To do: Return every line of the records below that contains the word "with", treating uppercase and lowercase letters as different.

Items listed in a dataset:
════════════════════
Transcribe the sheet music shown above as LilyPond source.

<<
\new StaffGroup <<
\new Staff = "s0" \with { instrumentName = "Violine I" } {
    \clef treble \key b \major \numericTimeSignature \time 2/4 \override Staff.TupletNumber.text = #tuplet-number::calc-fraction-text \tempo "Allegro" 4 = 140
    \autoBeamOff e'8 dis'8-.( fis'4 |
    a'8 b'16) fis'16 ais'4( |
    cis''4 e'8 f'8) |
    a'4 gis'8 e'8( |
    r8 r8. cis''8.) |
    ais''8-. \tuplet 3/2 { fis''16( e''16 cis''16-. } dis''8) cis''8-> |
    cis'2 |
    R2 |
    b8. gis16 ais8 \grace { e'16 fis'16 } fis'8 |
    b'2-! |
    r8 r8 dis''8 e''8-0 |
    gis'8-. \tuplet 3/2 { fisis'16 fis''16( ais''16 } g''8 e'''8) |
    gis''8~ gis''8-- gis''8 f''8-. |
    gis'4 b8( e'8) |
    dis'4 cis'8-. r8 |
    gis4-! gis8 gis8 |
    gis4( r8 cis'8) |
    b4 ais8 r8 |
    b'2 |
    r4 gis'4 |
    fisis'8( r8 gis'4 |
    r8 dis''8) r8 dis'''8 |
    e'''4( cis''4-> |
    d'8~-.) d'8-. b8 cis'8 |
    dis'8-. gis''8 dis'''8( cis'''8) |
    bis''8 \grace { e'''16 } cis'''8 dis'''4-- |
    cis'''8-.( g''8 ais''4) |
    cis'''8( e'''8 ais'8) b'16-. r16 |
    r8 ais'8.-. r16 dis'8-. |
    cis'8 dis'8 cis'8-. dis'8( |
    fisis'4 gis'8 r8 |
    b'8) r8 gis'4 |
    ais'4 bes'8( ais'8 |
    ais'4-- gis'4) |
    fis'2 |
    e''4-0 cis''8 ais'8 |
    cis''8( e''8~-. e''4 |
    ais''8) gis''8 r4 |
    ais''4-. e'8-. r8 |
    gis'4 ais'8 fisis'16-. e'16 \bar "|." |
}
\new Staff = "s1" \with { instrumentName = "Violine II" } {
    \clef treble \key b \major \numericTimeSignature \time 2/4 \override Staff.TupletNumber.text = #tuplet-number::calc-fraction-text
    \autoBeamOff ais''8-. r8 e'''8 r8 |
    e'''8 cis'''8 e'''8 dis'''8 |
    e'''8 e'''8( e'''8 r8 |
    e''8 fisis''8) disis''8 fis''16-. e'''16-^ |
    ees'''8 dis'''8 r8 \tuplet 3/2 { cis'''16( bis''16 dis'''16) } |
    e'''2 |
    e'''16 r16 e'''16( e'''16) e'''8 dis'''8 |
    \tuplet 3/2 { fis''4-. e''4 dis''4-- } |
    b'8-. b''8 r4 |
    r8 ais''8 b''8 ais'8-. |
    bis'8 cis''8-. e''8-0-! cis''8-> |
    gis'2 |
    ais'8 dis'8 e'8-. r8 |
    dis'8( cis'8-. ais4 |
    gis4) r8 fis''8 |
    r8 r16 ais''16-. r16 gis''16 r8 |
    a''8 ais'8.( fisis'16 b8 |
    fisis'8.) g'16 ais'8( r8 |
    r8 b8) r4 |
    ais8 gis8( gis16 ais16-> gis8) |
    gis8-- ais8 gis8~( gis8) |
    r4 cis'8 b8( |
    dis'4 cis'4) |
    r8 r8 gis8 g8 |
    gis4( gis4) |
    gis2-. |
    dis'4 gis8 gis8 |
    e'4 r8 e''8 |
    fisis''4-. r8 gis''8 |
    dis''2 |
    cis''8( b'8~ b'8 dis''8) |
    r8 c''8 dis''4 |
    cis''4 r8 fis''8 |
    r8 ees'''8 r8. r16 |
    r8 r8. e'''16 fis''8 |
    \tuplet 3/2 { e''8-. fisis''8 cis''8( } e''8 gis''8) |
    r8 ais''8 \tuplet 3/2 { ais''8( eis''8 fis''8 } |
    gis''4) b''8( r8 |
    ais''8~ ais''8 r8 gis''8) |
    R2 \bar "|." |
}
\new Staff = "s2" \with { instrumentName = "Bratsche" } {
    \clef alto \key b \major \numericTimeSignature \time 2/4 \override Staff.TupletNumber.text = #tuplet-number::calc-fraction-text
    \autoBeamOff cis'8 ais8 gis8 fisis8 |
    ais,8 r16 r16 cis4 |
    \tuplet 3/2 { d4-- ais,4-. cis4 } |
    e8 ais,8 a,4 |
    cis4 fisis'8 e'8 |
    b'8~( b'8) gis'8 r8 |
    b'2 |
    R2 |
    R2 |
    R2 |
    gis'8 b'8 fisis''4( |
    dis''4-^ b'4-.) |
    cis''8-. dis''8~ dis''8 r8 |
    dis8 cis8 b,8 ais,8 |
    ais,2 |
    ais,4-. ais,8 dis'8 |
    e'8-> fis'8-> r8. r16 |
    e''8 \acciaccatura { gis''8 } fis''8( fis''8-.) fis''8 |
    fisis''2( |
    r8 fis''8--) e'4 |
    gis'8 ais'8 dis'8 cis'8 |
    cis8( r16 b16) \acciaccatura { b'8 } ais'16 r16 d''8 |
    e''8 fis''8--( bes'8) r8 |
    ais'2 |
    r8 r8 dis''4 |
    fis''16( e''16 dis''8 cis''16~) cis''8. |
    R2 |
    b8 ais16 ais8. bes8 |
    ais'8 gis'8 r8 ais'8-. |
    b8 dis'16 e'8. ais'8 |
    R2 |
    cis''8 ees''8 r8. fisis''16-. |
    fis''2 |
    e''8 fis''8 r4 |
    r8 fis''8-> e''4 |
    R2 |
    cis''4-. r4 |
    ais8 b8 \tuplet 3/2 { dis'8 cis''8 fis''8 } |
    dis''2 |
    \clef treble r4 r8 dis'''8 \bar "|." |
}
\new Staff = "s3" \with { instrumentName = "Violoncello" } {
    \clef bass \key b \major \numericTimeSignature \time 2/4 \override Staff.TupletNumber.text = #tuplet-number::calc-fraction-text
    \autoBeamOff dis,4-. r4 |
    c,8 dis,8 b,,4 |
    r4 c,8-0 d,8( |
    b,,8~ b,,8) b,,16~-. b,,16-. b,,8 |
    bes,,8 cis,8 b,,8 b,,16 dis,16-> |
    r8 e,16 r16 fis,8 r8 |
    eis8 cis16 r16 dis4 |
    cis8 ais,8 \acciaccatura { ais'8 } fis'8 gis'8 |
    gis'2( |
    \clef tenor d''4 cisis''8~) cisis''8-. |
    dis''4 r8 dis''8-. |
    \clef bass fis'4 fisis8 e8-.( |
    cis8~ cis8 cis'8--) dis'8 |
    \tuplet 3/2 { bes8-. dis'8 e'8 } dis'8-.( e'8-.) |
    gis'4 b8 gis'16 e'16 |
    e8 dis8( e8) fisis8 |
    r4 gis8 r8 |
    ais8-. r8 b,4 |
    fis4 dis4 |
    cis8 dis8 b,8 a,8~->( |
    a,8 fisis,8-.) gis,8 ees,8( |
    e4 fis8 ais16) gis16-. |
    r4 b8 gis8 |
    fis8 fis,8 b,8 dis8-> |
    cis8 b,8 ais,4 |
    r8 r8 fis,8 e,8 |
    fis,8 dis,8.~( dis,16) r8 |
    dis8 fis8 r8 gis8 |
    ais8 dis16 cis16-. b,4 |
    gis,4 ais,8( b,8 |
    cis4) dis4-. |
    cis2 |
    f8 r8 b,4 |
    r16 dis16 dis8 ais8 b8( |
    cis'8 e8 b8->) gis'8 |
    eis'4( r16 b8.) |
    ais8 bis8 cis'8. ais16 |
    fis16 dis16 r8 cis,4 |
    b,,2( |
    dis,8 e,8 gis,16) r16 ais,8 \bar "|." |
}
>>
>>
════════════════════
Final result:
\new Staff = "s0" \with { instrumentName = "Violine I" } {
\new Staff = "s1" \with { instrumentName = "Violine II" } {
\new Staff = "s2" \with { instrumentName = "Bratsche" } {
\new Staff = "s3" \with { instrumentName = "Violoncello" } {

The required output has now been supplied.